Assigned task:
Extract each line from the entries below that has the string "boat" in it.
==== Material for this task ====
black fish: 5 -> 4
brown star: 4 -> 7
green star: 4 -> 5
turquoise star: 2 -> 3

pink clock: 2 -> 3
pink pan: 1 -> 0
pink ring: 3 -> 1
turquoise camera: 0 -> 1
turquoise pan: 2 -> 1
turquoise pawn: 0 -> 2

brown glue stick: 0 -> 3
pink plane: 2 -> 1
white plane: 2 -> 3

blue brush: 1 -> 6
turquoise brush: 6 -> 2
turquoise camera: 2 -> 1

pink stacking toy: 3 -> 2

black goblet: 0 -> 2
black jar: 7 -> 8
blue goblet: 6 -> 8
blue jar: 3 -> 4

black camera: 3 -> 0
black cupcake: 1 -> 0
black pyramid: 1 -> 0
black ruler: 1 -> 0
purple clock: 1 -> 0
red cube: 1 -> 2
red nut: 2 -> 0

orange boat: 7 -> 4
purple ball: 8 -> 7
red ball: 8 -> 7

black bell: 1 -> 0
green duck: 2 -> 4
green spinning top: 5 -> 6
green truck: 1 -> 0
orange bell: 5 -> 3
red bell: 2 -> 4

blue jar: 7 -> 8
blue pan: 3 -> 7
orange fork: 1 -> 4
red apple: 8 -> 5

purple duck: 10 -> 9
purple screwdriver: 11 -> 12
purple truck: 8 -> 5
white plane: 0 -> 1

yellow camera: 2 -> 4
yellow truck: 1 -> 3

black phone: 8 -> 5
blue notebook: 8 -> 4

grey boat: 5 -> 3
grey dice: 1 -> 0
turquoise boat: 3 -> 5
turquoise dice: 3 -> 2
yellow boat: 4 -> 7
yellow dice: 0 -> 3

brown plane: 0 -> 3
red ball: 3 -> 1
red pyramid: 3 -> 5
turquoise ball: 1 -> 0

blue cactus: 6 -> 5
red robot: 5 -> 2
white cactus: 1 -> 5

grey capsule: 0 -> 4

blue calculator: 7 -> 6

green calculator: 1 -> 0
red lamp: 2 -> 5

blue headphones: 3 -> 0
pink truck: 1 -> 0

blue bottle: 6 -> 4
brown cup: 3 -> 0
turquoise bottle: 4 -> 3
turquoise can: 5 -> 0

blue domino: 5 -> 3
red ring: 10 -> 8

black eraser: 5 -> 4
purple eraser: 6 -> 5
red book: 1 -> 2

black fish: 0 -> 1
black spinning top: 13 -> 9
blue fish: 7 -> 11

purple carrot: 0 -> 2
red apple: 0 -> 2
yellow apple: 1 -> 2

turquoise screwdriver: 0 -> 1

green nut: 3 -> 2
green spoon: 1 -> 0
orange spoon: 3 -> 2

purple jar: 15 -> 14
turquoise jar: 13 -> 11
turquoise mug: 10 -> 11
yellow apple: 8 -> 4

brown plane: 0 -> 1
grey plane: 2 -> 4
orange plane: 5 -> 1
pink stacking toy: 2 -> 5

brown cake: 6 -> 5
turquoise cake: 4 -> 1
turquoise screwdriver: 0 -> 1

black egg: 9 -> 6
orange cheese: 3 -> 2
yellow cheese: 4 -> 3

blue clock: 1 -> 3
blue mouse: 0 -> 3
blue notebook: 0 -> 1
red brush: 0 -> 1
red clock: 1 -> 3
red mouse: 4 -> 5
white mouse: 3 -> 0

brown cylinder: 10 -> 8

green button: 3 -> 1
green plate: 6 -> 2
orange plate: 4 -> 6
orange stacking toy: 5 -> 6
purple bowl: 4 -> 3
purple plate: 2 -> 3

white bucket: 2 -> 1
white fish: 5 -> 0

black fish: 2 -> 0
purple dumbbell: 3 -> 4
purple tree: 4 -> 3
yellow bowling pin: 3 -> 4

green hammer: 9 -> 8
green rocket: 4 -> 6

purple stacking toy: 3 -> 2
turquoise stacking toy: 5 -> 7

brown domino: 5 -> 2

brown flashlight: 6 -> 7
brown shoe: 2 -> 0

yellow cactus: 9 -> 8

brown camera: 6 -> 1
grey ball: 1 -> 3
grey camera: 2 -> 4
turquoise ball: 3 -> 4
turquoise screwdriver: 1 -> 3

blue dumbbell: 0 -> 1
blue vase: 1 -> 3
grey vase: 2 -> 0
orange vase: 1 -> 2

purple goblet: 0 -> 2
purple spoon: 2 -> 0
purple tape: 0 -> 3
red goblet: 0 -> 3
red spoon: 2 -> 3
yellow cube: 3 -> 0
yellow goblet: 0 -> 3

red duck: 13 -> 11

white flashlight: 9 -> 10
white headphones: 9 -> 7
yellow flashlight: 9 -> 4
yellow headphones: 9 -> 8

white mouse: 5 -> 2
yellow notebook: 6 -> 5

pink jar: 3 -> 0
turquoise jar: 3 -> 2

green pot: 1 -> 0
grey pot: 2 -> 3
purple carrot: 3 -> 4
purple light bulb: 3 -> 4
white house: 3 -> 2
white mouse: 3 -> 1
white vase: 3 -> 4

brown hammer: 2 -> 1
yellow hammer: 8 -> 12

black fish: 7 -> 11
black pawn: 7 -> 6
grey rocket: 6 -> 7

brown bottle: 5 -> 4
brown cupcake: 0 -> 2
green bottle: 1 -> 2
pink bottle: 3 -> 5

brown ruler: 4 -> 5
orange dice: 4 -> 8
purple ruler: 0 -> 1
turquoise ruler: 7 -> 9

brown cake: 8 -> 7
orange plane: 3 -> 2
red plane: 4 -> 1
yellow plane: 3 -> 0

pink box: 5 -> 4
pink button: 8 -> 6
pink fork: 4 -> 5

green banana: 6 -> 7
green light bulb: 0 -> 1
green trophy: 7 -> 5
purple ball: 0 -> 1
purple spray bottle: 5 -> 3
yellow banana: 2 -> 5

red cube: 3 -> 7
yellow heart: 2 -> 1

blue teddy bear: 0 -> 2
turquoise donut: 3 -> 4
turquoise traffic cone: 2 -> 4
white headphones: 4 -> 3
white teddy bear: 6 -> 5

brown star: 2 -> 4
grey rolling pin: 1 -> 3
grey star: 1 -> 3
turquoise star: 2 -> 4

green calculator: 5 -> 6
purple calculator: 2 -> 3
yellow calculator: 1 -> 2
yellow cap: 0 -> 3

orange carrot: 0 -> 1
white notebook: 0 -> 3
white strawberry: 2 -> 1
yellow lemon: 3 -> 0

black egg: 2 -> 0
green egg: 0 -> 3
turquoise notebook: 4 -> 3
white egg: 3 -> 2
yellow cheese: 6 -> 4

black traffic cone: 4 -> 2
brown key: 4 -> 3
====
Task output:
orange boat: 7 -> 4
grey boat: 5 -> 3
turquoise boat: 3 -> 5
yellow boat: 4 -> 7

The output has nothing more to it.